- Instructions to follow:
Taking the line with "OLED pin SDA: D4 -> D10" as the first and the last line of the entries as the final one, copy that span exactly.
### Information shown ###
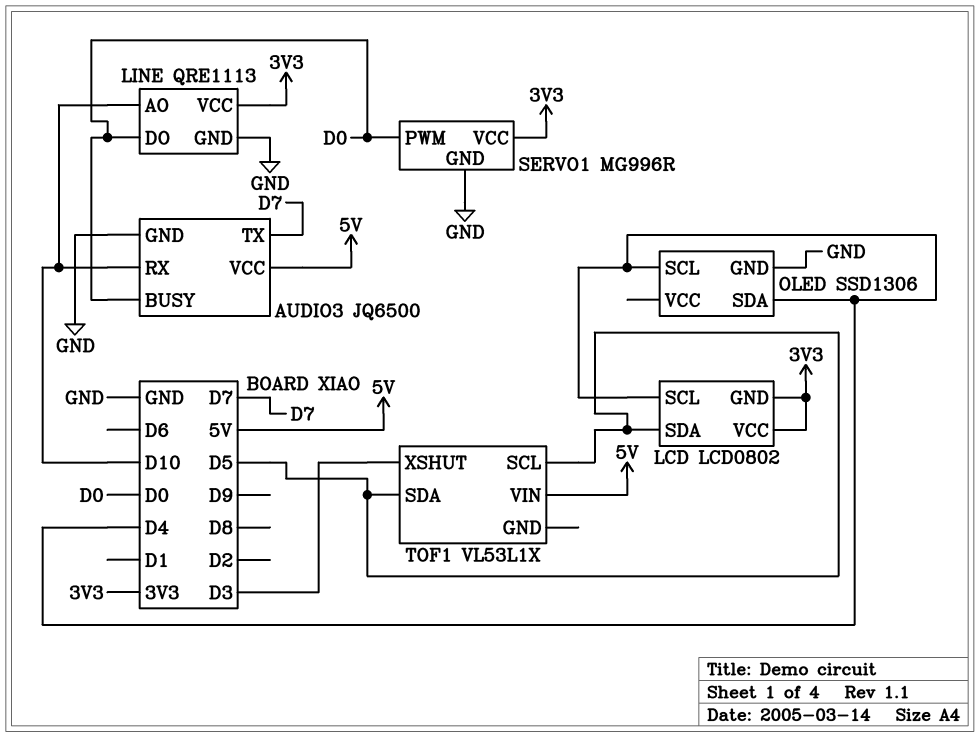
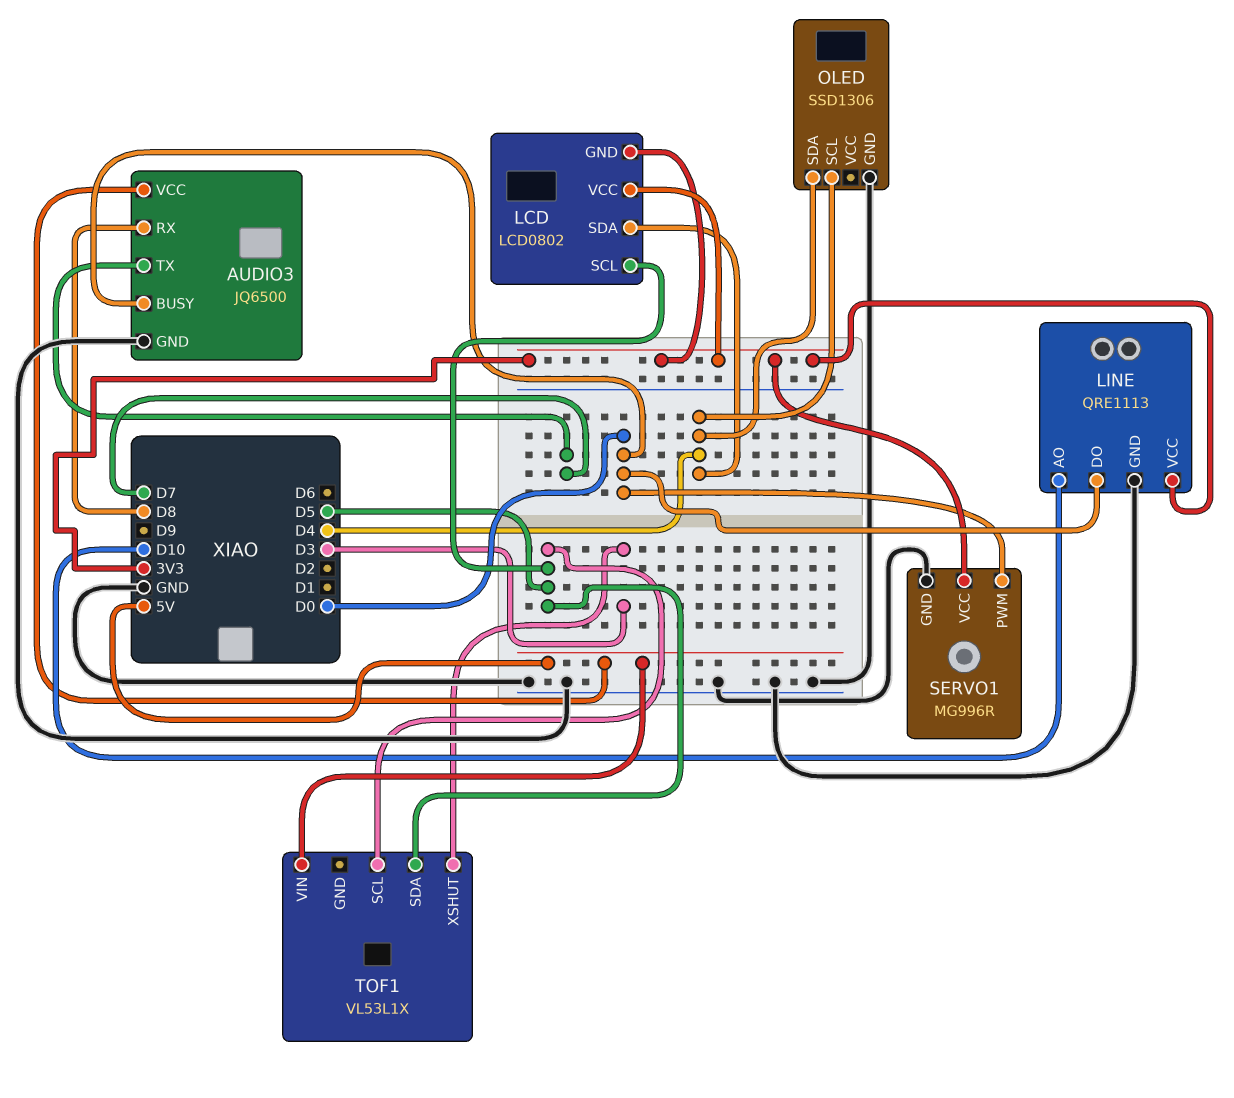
AUDIO3 pin RX: D10 -> D8
LCD pin SCL: D4 -> D5
LCD pin SDA: D5 -> D4

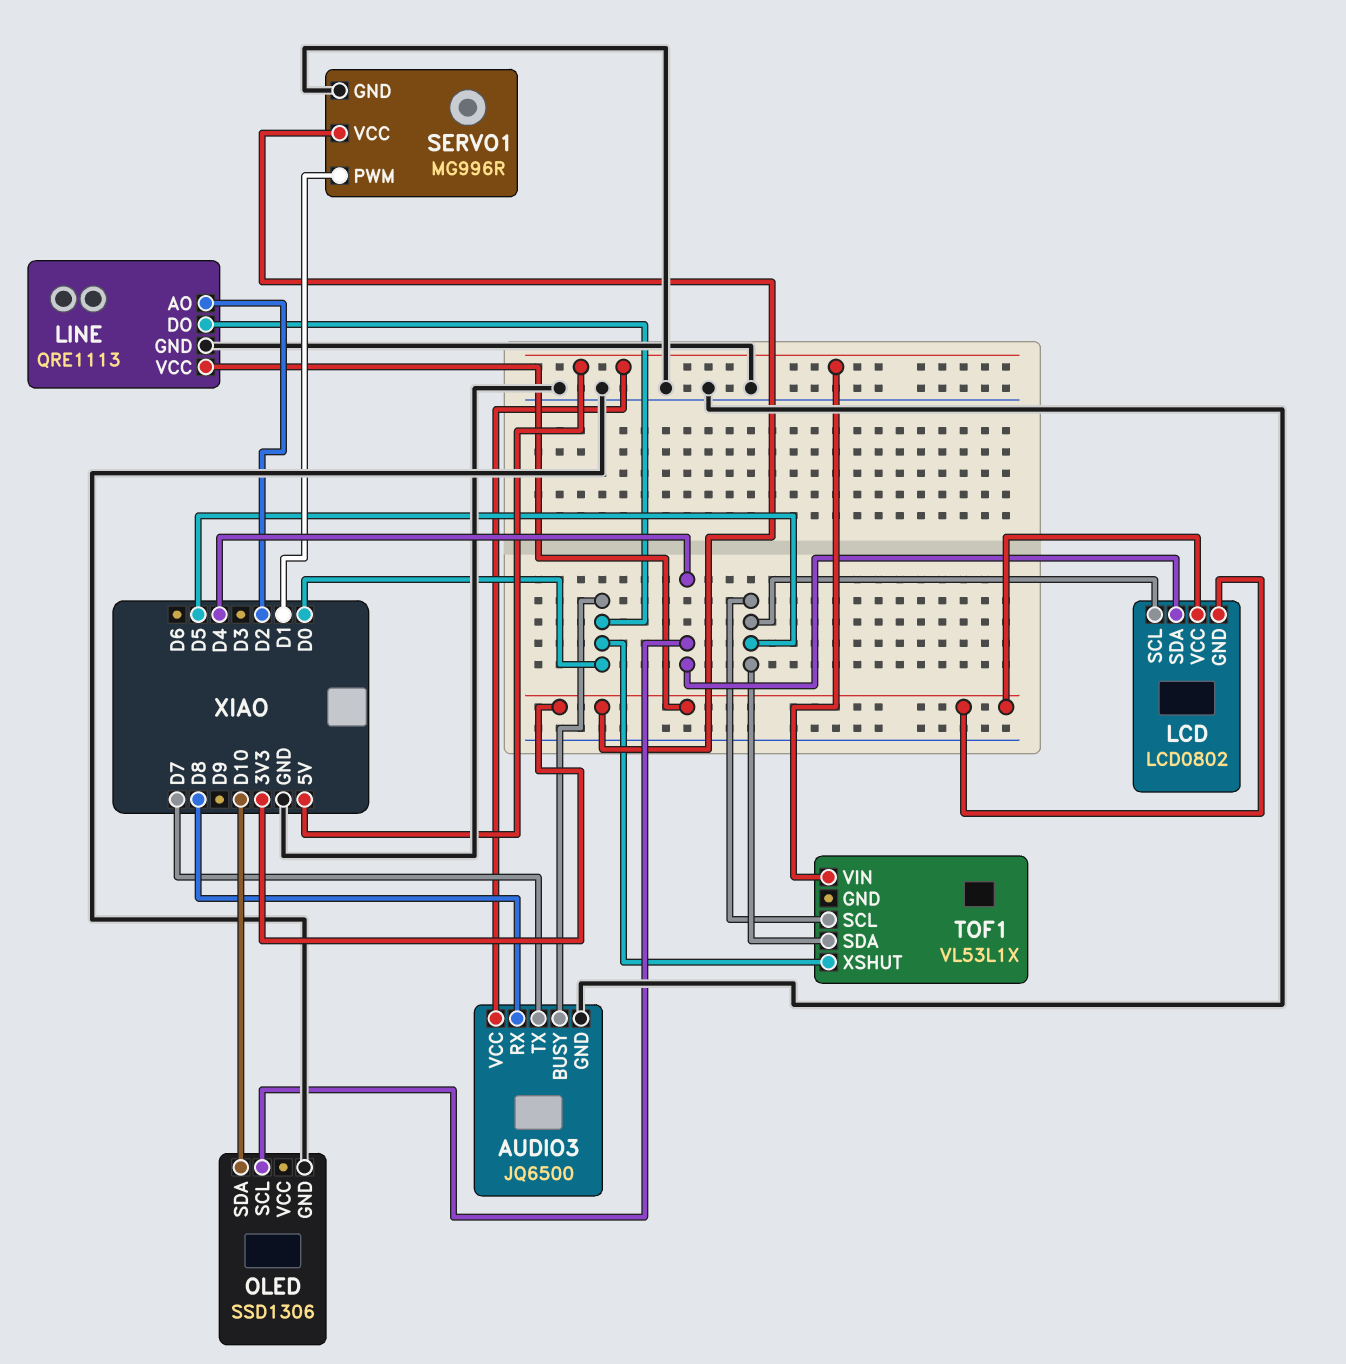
LINE pin AO: D10 -> D2
OLED pin SDA: D4 -> D10
SERVO1 pin PWM: D0 -> D1
TOF1 pin XSHUT: D3 -> D0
###
- The answer:
OLED pin SDA: D4 -> D10
SERVO1 pin PWM: D0 -> D1
TOF1 pin XSHUT: D3 -> D0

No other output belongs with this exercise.